WHAT TO WORK ON — Beginning with the line that has "none -> tan 1x1 plate [343,278,390,324]", write out each line down to the end of the records below exactly, and include no pictures.

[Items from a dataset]
[Start of section]

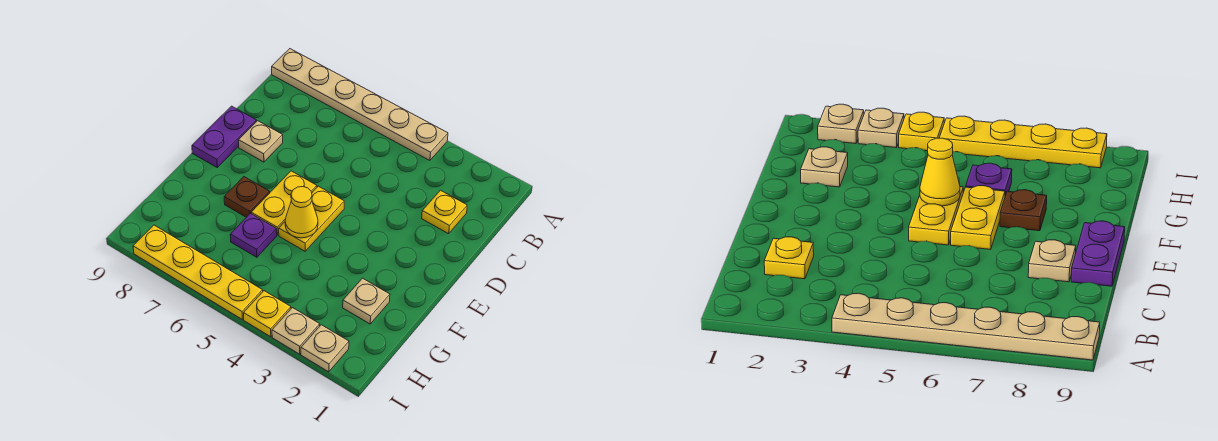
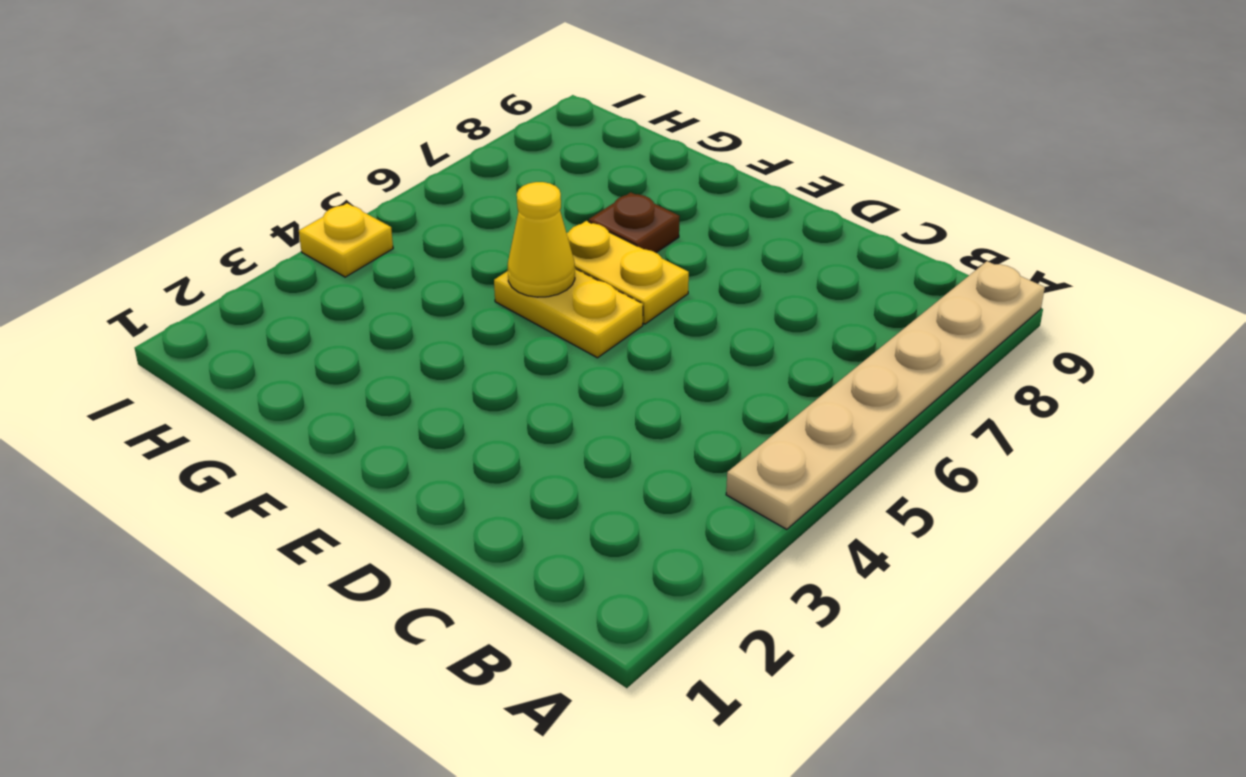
none -> yellow 1x1 plate [422,190,467,234]
none -> tan 1x1 plate [239,121,283,162]
none -> purple 1x2 plate [192,106,256,167]

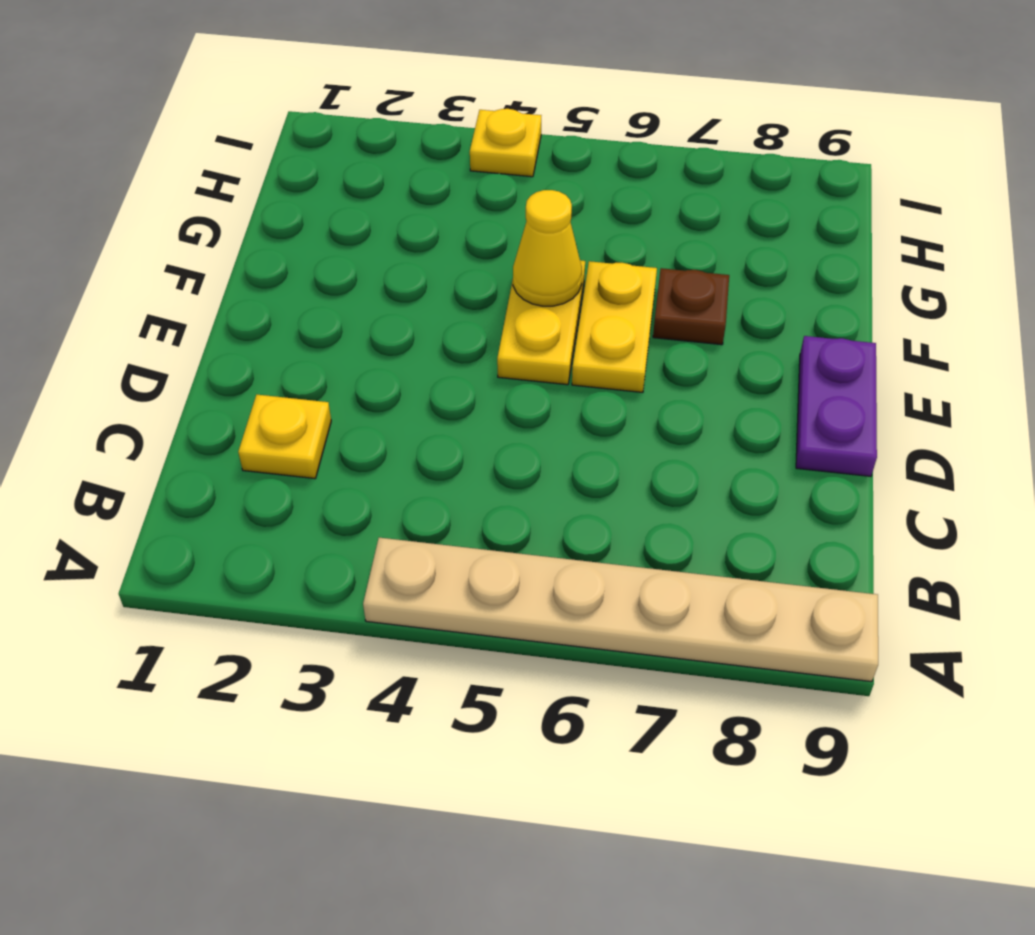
none -> tan 1x1 plate [239,121,283,162]
none -> tan 1x1 plate [343,278,390,324]
none -> purple 1x1 plate [230,213,277,257]

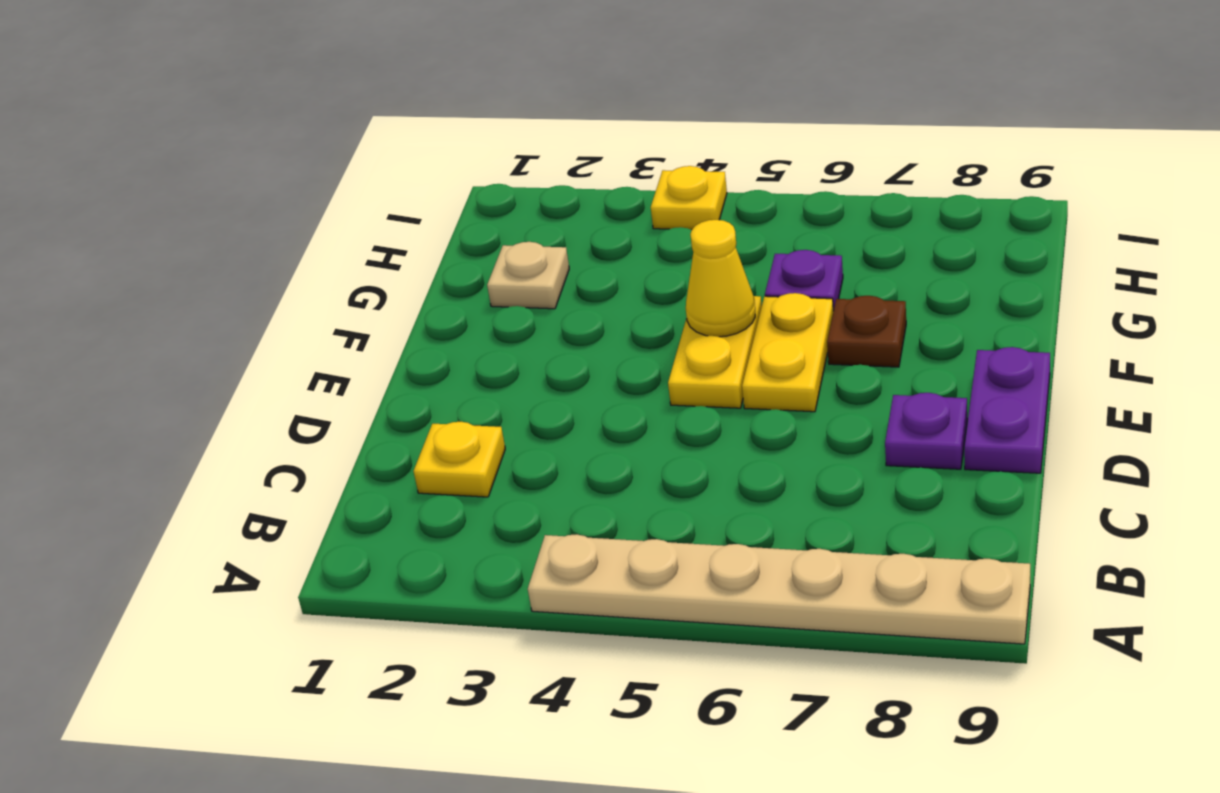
purple 1x1 plate [885,393,967,469] -> tan 1x1 plate [239,121,283,162]
none -> tan 1x1 plate [301,325,349,372]
none -> tan 1x1 plate [272,308,320,354]
none -> yellow 1x4 plate [133,225,263,319]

[End of section]

REPLY —
none -> tan 1x1 plate [343,278,390,324]
none -> purple 1x1 plate [230,213,277,257]

purple 1x1 plate [885,393,967,469] -> tan 1x1 plate [239,121,283,162]
none -> tan 1x1 plate [301,325,349,372]
none -> tan 1x1 plate [272,308,320,354]
none -> yellow 1x4 plate [133,225,263,319]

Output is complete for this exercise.